• _Required action_:
Among the entries below, take the line with "BUTTON3 pin VCC: 5V -> none" and the line with "BUTTON3 pin GND: none -> GND", and output them and every line between them exactly, with nothing else.

##############################

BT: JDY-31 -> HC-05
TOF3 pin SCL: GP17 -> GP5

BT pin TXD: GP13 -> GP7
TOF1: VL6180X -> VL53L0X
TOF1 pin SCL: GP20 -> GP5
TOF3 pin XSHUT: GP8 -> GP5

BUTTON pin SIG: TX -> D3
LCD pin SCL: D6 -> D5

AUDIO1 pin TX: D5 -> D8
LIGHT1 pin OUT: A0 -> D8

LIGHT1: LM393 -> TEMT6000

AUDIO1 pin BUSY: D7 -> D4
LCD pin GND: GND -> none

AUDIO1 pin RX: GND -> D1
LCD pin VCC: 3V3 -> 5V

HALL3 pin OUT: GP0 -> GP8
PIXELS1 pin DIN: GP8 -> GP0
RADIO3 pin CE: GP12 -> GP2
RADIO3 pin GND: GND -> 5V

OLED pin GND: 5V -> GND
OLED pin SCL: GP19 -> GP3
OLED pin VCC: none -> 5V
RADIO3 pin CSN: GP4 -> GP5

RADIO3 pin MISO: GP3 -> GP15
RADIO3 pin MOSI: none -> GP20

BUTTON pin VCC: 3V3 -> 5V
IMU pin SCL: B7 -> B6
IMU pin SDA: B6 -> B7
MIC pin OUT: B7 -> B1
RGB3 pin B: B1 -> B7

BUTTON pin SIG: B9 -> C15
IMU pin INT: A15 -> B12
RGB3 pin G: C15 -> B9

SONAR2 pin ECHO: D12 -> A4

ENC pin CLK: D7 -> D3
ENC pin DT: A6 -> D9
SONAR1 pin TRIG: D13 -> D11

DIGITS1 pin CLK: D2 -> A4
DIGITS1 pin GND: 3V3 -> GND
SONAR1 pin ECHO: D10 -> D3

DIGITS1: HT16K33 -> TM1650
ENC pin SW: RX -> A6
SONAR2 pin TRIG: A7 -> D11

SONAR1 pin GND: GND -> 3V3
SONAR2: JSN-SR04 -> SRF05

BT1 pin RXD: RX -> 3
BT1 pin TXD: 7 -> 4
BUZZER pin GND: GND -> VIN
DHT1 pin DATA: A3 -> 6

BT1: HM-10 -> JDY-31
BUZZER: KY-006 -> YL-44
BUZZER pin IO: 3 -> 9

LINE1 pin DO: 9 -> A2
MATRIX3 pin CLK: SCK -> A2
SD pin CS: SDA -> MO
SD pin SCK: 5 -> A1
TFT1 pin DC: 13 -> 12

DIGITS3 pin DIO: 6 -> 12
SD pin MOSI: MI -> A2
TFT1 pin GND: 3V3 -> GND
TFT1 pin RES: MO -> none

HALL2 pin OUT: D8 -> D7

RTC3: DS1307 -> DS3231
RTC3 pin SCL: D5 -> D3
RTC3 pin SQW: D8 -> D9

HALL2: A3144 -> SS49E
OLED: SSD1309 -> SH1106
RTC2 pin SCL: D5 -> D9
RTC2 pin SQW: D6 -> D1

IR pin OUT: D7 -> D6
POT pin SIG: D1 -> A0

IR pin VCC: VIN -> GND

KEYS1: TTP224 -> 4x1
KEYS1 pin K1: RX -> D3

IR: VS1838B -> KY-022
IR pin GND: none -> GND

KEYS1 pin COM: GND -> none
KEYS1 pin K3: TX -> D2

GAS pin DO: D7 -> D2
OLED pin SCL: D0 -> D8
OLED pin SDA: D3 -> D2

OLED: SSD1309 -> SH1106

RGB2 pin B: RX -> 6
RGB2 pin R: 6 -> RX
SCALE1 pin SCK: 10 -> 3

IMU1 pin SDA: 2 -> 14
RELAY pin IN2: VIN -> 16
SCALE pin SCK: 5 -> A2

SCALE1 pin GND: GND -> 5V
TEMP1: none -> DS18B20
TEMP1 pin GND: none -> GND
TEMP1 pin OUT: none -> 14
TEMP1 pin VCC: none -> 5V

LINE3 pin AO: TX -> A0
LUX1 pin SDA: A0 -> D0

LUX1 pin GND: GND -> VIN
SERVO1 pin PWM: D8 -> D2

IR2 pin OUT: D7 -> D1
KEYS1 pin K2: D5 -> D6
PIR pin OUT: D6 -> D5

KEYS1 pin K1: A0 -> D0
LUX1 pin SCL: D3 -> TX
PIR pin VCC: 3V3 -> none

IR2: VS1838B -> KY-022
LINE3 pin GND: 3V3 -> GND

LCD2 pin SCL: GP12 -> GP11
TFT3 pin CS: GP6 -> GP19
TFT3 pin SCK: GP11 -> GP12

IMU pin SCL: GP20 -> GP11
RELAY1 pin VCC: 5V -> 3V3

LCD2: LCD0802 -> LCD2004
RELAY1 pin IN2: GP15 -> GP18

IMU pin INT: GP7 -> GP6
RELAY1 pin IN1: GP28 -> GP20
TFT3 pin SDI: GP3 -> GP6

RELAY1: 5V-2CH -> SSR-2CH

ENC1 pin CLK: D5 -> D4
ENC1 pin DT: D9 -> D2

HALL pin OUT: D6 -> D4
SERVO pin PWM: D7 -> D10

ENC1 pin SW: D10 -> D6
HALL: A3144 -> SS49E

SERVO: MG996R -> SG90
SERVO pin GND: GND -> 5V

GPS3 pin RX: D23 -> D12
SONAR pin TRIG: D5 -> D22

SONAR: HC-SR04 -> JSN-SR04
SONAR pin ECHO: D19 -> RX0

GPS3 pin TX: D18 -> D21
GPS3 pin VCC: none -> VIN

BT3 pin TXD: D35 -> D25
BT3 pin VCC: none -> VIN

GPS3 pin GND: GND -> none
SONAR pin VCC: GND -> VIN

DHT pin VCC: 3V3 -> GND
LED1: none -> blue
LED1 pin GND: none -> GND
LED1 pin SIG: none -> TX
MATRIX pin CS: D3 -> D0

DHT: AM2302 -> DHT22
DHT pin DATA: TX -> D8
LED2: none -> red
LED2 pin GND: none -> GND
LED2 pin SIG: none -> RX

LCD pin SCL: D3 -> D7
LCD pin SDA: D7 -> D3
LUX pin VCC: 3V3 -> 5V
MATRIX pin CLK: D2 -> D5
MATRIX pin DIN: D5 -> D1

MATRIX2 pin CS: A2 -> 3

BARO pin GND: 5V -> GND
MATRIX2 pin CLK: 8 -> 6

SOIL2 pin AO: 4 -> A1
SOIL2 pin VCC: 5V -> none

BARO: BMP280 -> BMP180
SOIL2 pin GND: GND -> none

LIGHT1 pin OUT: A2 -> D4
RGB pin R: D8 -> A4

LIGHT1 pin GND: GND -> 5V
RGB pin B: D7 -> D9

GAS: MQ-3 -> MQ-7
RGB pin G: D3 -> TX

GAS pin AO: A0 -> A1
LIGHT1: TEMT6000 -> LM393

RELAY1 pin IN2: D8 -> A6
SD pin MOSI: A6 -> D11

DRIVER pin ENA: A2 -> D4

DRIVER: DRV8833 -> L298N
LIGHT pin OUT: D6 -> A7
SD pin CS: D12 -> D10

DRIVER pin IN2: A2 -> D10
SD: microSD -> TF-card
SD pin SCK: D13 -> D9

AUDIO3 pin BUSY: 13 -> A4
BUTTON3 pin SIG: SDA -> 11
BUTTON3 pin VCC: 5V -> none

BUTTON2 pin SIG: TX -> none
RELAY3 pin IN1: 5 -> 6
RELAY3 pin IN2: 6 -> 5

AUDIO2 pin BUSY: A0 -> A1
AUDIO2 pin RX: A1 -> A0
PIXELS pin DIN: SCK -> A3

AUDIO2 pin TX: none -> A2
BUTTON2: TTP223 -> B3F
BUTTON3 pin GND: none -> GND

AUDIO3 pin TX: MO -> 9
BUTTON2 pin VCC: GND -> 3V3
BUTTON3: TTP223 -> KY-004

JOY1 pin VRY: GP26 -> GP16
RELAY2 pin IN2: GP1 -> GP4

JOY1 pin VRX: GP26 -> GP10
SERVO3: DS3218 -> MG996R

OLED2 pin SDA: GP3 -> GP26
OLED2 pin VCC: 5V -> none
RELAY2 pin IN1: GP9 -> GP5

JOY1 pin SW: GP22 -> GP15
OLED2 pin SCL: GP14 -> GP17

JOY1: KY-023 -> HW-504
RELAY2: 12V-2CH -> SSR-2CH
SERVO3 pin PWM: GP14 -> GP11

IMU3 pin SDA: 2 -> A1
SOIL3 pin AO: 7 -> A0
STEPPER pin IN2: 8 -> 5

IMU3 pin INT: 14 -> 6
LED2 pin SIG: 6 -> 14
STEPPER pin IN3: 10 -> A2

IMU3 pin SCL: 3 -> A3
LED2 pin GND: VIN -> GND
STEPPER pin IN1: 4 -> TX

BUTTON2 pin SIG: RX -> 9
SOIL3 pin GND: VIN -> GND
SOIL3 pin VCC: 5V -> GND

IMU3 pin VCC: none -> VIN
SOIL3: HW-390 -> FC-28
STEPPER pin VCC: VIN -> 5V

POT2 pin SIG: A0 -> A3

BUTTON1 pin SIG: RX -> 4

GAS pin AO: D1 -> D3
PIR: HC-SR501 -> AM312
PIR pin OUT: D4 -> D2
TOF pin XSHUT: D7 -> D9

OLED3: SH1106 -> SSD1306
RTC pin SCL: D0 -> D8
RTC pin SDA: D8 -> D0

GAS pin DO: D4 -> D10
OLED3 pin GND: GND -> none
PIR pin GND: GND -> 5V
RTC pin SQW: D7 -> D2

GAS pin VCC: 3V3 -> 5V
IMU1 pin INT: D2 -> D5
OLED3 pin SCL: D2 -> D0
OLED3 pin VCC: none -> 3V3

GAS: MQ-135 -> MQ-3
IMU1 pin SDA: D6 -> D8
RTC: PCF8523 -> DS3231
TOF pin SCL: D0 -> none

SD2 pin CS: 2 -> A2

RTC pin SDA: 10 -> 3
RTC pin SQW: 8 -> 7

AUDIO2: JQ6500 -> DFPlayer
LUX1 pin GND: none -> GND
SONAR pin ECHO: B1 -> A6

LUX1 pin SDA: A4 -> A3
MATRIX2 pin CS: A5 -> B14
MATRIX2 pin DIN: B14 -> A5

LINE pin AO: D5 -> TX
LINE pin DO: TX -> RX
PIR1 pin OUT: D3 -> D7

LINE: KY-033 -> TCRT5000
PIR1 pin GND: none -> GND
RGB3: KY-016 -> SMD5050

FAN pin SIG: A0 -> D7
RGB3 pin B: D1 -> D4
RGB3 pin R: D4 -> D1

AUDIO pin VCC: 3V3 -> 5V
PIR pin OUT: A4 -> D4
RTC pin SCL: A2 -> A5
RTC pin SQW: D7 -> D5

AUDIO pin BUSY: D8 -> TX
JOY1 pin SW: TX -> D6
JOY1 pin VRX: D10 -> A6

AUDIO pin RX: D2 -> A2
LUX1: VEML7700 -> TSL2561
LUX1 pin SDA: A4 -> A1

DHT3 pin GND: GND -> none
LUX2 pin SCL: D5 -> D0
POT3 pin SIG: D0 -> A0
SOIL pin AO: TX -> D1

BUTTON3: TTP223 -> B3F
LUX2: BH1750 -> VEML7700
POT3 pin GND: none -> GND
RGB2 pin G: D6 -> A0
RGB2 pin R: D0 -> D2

##############################

• _Task result_:
BUTTON3 pin VCC: 5V -> none

BUTTON2 pin SIG: TX -> none
RELAY3 pin IN1: 5 -> 6
RELAY3 pin IN2: 6 -> 5

AUDIO2 pin BUSY: A0 -> A1
AUDIO2 pin RX: A1 -> A0
PIXELS pin DIN: SCK -> A3

AUDIO2 pin TX: none -> A2
BUTTON2: TTP223 -> B3F
BUTTON3 pin GND: none -> GND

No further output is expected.